Your instructions: Each line in the records that mentions the word "square" needs to be listed.

Frame-by-frame shape edits
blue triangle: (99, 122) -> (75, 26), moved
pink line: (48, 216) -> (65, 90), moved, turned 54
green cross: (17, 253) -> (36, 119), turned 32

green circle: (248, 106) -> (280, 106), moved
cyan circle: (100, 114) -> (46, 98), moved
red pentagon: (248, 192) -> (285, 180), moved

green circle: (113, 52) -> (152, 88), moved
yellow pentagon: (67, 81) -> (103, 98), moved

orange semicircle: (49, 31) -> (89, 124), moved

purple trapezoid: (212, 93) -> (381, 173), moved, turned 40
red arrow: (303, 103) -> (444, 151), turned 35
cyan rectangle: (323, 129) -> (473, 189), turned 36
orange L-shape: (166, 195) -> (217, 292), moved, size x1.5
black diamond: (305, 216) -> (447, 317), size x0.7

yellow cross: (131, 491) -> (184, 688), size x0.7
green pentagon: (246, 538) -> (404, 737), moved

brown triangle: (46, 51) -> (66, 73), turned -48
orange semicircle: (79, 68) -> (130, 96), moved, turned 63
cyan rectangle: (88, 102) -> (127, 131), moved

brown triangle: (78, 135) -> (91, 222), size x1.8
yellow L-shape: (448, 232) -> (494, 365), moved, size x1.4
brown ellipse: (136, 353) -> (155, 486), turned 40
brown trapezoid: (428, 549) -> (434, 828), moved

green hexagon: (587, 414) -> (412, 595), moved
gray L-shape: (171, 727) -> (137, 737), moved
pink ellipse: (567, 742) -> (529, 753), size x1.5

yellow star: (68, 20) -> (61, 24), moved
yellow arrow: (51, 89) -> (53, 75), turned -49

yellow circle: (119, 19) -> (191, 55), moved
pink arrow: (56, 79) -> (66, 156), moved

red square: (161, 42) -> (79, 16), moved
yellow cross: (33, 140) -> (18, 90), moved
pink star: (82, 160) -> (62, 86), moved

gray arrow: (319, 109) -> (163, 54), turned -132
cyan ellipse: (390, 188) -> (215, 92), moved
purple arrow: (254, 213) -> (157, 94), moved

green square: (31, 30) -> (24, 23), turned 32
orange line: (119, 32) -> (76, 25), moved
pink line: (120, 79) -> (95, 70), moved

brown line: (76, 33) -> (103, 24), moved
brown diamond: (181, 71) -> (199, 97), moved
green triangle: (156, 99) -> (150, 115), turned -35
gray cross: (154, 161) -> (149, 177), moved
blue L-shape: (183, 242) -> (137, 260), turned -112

Answer to this exercise:
red square: (161, 42) -> (79, 16), moved
green square: (31, 30) -> (24, 23), turned 32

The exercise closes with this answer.